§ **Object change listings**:
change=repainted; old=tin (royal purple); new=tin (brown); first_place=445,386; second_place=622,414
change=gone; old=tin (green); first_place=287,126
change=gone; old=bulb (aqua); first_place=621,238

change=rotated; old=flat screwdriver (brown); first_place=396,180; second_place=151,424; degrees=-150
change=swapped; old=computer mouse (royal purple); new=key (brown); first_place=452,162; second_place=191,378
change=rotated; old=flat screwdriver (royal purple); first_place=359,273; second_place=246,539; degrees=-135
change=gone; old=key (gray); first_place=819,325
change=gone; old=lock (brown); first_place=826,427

§ **Task goal**: All lines from the one holding "change=gone; old=tin (green);" through the end of the entries need to be given again exactly. Leave out the others.

§ **Expected answer**:
change=gone; old=tin (green); first_place=287,126
change=gone; old=bulb (aqua); first_place=621,238

change=rotated; old=flat screwdriver (brown); first_place=396,180; second_place=151,424; degrees=-150
change=swapped; old=computer mouse (royal purple); new=key (brown); first_place=452,162; second_place=191,378
change=rotated; old=flat screwdriver (royal purple); first_place=359,273; second_place=246,539; degrees=-135
change=gone; old=key (gray); first_place=819,325
change=gone; old=lock (brown); first_place=826,427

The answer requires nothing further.